#### Data to process

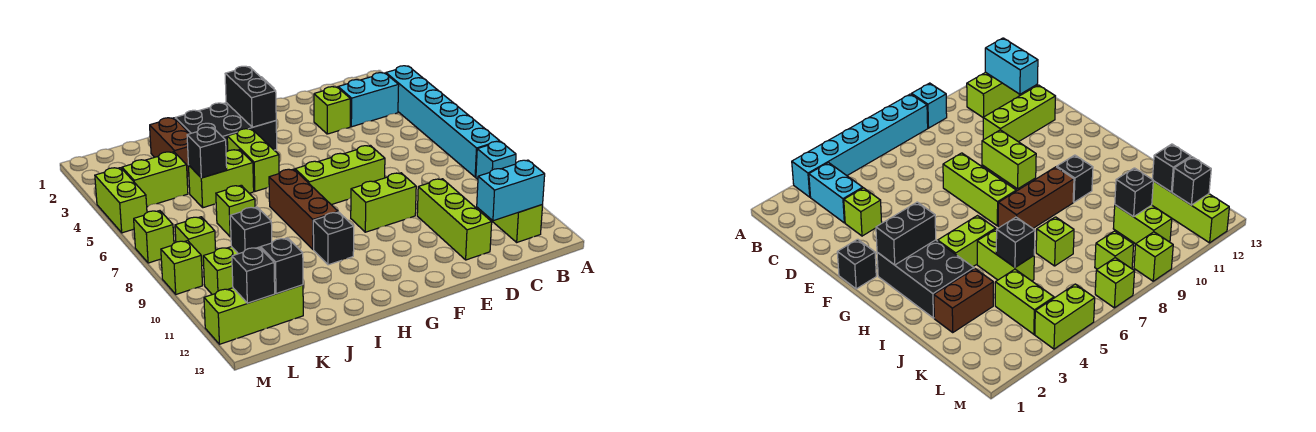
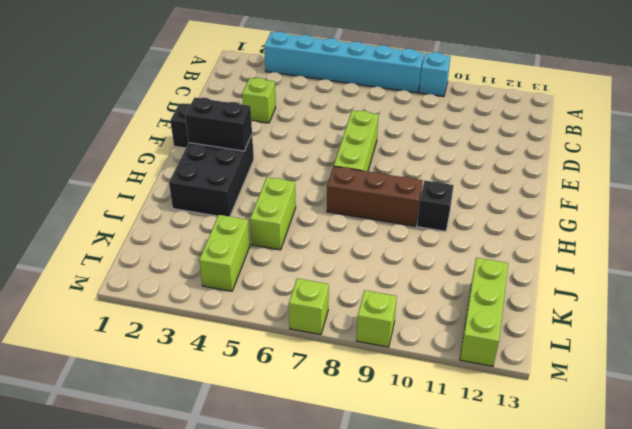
none -> cyan brick B3:C3 level 1
none -> lime brick B11:B12 level 1
none -> lime brick D10:D12 level 1

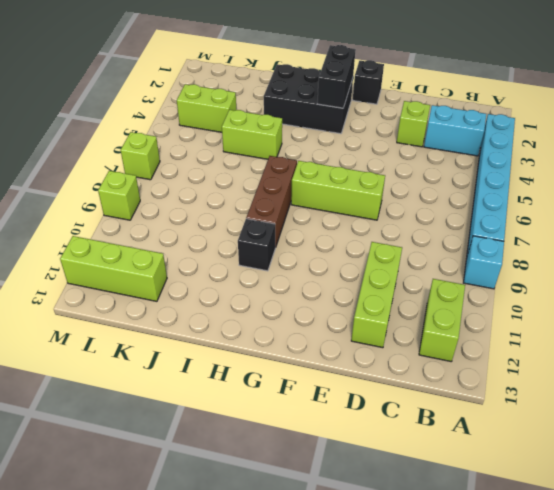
none -> lime brick E9:F9 level 1
none -> lime brick H4:H5 level 1
none -> brown brick J2:J3 level 1

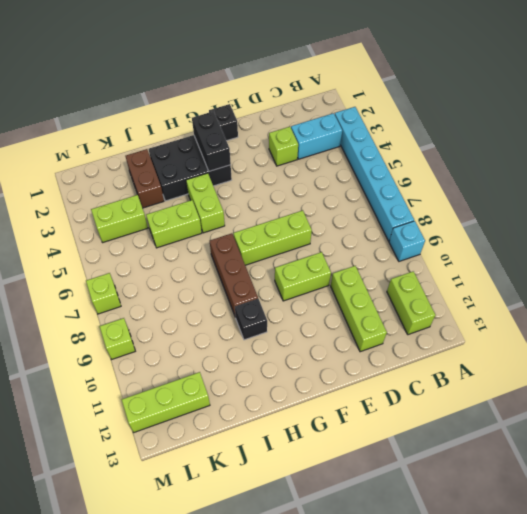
none -> lime brick J7 level 1
none -> lime brick K10:L10 level 1
none -> lime brick L8 level 1

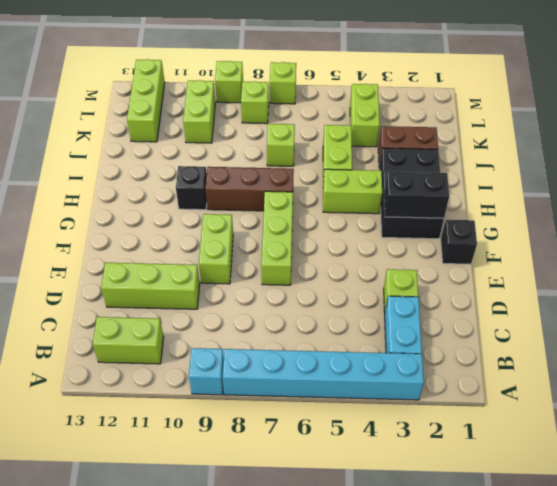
none -> lime brick M4:M5 level 1
none -> cyan brick B12:C12 level 2
none -> black brick J5 level 2

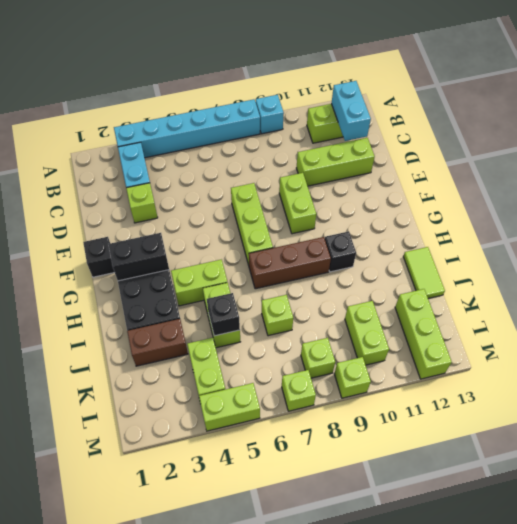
lime tile I13:J13 level 1 -> none
none -> black brick K10 level 2
none -> black brick K12 level 2
none -> black brick L12 level 2

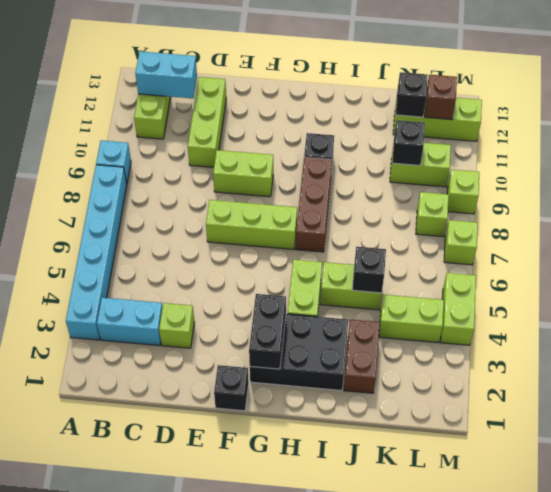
brown brick L12 level 2 -> black brick L12 level 2
none -> lime brick J7 level 1

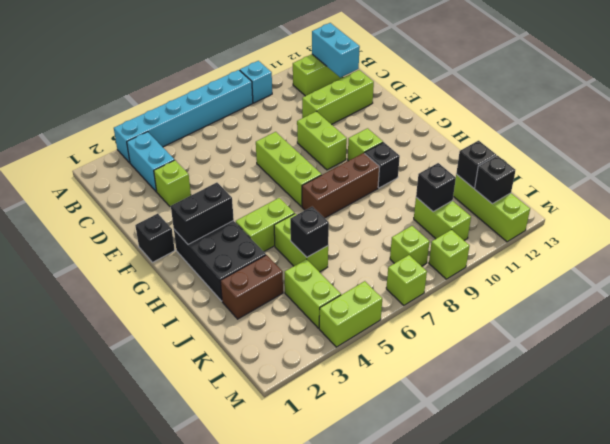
lime brick G10 level 1 -> lime brick J7 level 1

########

◆ Problem to solve ◆
Look for the string "cyan" in the entries above. Copy every line that has it.

◆ Reply to the task ◆
none -> cyan brick B3:C3 level 1
none -> cyan brick B12:C12 level 2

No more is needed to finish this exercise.